Problem details: Whatever appears in the listing, return all of it exactly.
Segment Open
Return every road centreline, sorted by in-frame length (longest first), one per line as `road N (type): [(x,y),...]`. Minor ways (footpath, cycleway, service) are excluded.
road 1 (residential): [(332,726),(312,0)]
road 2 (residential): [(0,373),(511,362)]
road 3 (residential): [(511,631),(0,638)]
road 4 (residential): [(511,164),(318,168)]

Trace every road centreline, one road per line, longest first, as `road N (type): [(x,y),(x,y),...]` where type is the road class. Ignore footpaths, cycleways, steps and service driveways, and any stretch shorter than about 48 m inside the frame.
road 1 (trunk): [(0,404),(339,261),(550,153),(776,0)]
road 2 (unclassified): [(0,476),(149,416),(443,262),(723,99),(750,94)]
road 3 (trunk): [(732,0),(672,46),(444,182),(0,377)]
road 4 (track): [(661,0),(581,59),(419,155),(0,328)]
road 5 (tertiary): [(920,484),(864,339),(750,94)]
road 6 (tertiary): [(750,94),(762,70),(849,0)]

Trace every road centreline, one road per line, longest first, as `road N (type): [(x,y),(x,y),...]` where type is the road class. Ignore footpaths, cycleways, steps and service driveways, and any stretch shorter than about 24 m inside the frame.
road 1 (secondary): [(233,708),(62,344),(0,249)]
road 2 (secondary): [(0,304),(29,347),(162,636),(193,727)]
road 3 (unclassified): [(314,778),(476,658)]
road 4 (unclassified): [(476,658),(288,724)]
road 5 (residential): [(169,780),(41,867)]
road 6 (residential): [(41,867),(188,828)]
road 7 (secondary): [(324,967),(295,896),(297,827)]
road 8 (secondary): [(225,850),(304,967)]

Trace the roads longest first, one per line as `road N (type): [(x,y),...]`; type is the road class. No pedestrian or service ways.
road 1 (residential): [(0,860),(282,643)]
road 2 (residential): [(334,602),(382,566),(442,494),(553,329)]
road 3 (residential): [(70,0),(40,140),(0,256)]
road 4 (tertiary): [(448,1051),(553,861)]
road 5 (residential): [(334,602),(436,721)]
Segment Closed
Your solution:
Return every road centreline, sorted by in-frame length (longest first), one per line as `road N (type): [(x,y),...]`. Minor ways (footpath, cycleway, service) are excluded.
road 1 (residential): [(332,726),(312,0)]
road 2 (residential): [(0,373),(511,362)]
road 3 (residential): [(511,631),(0,638)]
road 4 (residential): [(511,164),(318,168)]

Trace every road centreline, one road per line, longest first, as `road N (type): [(x,y),(x,y),...]` where type is the road class. Ignore footpaths, cycleways, steps and service driveways, and any stretch shorter than about 48 m inside the frame.
road 1 (trunk): [(0,404),(339,261),(550,153),(776,0)]
road 2 (unclassified): [(0,476),(149,416),(443,262),(723,99),(750,94)]
road 3 (trunk): [(732,0),(672,46),(444,182),(0,377)]
road 4 (track): [(661,0),(581,59),(419,155),(0,328)]
road 5 (tertiary): [(920,484),(864,339),(750,94)]
road 6 (tertiary): [(750,94),(762,70),(849,0)]

Trace every road centreline, one road per line, longest first, as `road N (type): [(x,y),(x,y),...]` where type is the road class. Ignore footpaths, cycleways, steps and service driveways, and any stretch shorter than about 24 m inside the frame.
road 1 (secondary): [(233,708),(62,344),(0,249)]
road 2 (secondary): [(0,304),(29,347),(162,636),(193,727)]
road 3 (unclassified): [(314,778),(476,658)]
road 4 (unclassified): [(476,658),(288,724)]
road 5 (residential): [(169,780),(41,867)]
road 6 (residential): [(41,867),(188,828)]
road 7 (secondary): [(324,967),(295,896),(297,827)]
road 8 (secondary): [(225,850),(304,967)]

Trace the roads longest first, one per line as `road N (type): [(x,y),...]`; type is the road class. No pedestrian or service ways.
road 1 (residential): [(0,860),(282,643)]
road 2 (residential): [(334,602),(382,566),(442,494),(553,329)]
road 3 (residential): [(70,0),(40,140),(0,256)]
road 4 (tertiary): [(448,1051),(553,861)]
road 5 (residential): [(334,602),(436,721)]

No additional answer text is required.